====== The records

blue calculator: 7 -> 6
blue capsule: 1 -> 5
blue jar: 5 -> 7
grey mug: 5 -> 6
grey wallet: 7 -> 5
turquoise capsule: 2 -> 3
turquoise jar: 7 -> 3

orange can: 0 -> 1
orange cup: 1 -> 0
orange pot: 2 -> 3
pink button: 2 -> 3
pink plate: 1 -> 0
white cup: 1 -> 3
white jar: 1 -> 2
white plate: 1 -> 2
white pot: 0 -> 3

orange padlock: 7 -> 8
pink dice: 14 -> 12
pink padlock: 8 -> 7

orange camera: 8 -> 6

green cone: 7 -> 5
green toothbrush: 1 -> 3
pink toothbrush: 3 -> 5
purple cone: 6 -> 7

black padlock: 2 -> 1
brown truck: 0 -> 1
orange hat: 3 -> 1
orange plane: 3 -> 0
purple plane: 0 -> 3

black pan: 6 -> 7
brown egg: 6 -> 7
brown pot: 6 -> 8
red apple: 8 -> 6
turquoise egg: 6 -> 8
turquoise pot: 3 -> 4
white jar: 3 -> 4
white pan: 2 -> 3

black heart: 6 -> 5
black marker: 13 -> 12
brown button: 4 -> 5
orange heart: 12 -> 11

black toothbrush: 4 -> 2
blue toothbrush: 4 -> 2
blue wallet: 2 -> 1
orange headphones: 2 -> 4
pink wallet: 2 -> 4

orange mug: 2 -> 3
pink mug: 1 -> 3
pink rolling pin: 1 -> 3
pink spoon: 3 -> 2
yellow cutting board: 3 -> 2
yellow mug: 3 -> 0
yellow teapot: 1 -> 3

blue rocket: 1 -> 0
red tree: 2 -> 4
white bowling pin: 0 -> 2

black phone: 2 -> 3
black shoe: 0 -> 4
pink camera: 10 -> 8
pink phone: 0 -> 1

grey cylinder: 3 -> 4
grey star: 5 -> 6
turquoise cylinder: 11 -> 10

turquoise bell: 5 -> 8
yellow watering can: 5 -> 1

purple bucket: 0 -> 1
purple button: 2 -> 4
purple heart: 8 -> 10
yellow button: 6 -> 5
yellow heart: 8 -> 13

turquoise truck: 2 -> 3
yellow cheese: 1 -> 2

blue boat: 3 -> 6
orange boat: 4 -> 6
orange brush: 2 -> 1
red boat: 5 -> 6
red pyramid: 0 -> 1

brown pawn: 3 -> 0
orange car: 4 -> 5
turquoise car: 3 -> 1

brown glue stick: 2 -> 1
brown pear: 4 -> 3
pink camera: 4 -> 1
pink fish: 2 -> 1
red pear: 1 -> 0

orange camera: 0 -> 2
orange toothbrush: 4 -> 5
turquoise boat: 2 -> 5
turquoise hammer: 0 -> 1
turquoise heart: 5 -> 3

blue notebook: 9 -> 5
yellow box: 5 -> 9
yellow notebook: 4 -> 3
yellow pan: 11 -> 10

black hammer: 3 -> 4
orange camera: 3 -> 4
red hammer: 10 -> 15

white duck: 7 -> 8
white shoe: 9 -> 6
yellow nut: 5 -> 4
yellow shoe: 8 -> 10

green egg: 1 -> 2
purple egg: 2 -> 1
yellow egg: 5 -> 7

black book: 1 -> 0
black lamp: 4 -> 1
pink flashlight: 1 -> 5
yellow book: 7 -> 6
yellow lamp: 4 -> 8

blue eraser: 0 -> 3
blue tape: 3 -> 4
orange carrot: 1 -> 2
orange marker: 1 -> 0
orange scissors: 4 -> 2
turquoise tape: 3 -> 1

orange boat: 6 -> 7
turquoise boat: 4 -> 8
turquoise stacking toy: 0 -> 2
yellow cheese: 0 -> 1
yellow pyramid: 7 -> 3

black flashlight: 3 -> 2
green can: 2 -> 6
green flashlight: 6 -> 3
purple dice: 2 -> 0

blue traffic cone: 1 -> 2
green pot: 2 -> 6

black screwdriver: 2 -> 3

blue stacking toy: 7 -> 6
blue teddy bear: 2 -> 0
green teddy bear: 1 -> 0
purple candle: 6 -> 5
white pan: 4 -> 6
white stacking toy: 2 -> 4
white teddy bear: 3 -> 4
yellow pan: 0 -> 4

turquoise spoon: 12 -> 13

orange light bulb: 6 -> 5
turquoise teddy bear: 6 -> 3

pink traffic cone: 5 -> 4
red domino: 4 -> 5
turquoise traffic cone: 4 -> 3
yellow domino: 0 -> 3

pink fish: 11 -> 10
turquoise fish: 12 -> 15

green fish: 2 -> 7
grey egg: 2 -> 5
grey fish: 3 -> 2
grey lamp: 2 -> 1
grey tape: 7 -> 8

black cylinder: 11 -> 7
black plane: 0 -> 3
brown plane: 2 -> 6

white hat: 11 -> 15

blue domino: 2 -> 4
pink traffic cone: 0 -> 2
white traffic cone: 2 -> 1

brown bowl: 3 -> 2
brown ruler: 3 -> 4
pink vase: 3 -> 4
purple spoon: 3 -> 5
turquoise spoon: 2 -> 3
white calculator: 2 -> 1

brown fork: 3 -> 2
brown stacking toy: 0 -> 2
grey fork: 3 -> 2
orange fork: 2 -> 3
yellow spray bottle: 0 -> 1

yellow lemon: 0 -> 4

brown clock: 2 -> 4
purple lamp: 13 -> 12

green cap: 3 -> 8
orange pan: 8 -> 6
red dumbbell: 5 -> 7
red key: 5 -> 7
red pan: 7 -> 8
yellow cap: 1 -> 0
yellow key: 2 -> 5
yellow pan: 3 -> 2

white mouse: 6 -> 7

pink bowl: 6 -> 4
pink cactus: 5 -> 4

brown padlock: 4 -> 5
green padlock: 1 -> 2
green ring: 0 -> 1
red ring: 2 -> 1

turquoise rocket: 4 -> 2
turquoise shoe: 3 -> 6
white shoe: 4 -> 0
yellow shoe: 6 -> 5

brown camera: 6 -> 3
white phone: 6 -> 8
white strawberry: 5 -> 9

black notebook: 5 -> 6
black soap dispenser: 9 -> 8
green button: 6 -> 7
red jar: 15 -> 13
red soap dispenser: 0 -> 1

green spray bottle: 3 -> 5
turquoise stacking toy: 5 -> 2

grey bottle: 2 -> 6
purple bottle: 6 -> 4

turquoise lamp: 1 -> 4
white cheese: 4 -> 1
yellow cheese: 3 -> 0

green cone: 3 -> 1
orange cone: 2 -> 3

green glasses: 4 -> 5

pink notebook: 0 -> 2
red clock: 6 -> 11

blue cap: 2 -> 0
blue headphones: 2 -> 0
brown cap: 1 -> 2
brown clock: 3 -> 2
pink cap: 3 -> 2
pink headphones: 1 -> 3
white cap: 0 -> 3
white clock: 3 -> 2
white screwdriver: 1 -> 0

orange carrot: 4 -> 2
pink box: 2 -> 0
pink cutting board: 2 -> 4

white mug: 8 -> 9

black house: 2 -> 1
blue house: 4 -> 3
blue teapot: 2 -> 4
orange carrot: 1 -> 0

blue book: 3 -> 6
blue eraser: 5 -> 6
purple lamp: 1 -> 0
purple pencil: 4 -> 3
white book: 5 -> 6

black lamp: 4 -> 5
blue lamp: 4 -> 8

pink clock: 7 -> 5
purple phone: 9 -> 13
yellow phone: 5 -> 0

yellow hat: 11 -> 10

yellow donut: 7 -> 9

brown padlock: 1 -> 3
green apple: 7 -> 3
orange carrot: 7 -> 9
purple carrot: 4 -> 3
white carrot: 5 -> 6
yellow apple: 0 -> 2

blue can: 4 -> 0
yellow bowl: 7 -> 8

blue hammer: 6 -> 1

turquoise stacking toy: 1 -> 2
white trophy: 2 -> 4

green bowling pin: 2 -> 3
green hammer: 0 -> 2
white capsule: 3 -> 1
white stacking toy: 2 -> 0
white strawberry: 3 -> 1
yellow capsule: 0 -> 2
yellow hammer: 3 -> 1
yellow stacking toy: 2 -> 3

============

◆ Task prompt ◆
Search the data and copy each line containing "clock".

◆ Task solution ◆
brown clock: 2 -> 4
red clock: 6 -> 11
brown clock: 3 -> 2
white clock: 3 -> 2
pink clock: 7 -> 5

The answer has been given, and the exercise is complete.